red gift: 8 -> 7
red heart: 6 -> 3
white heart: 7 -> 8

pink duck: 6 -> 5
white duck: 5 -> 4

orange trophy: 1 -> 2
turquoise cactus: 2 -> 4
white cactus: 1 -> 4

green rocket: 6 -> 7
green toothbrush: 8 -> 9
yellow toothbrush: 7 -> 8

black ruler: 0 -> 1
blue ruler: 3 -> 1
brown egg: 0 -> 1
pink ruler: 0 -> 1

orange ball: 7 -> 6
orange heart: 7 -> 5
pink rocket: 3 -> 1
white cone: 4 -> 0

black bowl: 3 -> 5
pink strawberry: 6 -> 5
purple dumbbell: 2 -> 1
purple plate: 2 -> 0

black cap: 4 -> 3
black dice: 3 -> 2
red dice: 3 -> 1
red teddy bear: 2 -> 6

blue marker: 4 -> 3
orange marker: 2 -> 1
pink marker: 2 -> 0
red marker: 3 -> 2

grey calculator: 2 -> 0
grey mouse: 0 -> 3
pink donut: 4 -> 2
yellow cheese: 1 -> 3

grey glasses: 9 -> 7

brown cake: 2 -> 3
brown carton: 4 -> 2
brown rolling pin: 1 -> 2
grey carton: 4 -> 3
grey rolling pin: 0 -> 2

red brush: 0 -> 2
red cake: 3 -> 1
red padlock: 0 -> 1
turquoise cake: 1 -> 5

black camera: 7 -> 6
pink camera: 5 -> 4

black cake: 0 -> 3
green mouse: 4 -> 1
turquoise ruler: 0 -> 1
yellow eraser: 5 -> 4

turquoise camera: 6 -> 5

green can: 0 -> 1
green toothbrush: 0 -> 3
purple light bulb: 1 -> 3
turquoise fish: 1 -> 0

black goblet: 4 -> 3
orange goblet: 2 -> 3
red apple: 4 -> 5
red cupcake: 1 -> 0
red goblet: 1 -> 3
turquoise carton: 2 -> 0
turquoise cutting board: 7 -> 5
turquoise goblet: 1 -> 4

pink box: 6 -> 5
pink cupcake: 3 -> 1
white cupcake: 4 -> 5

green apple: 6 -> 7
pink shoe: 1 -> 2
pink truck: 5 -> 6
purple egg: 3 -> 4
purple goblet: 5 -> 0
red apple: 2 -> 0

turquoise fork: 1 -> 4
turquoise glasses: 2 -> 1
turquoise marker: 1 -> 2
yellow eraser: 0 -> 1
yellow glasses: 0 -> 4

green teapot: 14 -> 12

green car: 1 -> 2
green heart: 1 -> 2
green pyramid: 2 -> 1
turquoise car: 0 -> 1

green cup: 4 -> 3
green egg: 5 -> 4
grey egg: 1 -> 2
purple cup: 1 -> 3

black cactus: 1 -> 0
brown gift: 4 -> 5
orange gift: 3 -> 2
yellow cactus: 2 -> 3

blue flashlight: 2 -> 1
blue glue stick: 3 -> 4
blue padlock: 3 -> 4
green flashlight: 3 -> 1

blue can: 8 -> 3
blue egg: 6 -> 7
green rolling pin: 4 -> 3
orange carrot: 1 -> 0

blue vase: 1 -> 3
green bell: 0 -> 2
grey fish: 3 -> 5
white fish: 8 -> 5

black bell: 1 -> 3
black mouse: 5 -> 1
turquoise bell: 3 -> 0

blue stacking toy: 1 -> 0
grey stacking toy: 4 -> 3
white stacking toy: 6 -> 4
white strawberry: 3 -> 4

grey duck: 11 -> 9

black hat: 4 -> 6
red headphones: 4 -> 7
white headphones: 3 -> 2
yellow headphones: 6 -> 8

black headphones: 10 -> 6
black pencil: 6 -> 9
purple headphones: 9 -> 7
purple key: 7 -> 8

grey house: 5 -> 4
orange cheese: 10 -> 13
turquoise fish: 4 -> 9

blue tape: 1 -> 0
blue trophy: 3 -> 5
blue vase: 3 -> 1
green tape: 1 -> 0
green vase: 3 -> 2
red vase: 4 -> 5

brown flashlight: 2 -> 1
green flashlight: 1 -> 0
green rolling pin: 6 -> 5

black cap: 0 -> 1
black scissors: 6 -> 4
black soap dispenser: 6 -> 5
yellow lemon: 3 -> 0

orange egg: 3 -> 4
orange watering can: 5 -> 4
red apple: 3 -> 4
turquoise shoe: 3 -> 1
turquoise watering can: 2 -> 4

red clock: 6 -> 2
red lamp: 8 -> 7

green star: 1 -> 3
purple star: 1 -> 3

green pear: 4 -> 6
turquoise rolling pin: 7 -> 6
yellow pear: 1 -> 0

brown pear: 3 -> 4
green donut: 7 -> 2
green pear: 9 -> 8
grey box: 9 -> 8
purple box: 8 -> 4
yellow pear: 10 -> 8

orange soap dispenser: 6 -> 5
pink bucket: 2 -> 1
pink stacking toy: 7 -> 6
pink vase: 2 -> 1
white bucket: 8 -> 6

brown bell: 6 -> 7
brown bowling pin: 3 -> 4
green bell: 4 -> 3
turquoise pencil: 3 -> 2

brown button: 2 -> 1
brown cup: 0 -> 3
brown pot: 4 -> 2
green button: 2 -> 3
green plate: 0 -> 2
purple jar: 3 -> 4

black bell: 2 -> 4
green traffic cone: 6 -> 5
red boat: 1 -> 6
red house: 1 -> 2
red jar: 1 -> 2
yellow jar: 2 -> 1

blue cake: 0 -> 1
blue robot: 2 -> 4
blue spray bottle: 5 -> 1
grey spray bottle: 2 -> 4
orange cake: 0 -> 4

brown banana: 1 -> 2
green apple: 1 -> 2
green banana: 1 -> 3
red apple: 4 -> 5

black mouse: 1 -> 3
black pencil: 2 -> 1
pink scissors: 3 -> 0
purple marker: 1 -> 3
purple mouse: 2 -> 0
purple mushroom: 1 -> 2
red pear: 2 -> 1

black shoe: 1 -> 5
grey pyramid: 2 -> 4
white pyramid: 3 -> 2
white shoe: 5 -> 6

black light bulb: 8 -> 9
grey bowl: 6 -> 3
--------------------
**Task instructions:** Nothing but a number should be given: how many lines in the listing hold the word "vase".

**Task response:** 5